**Your goal:** Look below for the line with "white cone: [235,357,327,455]". Extract that line and each one after it through the last, word for word.

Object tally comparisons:
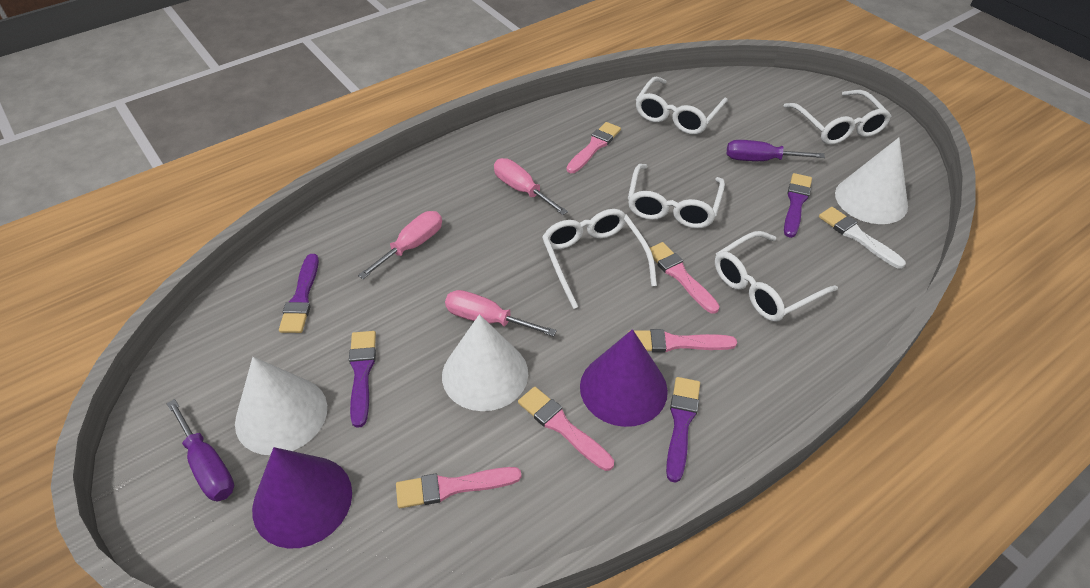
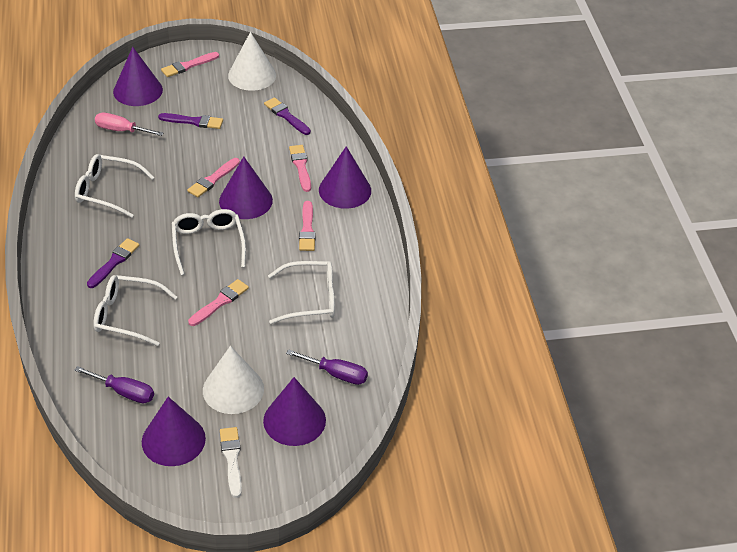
pink screwdriver: [358,211,442,279] [445,290,557,337] [494,158,568,215] = 3 -> [95,113,163,136] = 1
purple brush: [279,254,319,333] [349,331,376,428] [666,377,700,483] [784,173,812,238] = 4 -> [87,238,139,288] [158,113,223,129] [264,97,311,135] = 3
purple cone: [252,447,352,549] [580,329,668,427] = 2 -> [113,47,163,106] [142,397,206,466] [219,156,273,219] [263,377,326,446] [319,146,371,209] = 5
white cone: [235,357,327,455] [442,314,528,411] [835,138,908,224] = 3 -> [203,346,264,414] [228,32,276,91] = 2
white glasses: [542,209,657,309] [628,164,725,228] [636,77,728,135] [715,231,838,322] [784,90,891,145] = 5 -> [75,154,154,218] [93,275,177,346] [172,209,246,275] [268,261,335,324] = 4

**Answer below:**
white cone: [235,357,327,455] [442,314,528,411] [835,138,908,224] = 3 -> [203,346,264,414] [228,32,276,91] = 2
white glasses: [542,209,657,309] [628,164,725,228] [636,77,728,135] [715,231,838,322] [784,90,891,145] = 5 -> [75,154,154,218] [93,275,177,346] [172,209,246,275] [268,261,335,324] = 4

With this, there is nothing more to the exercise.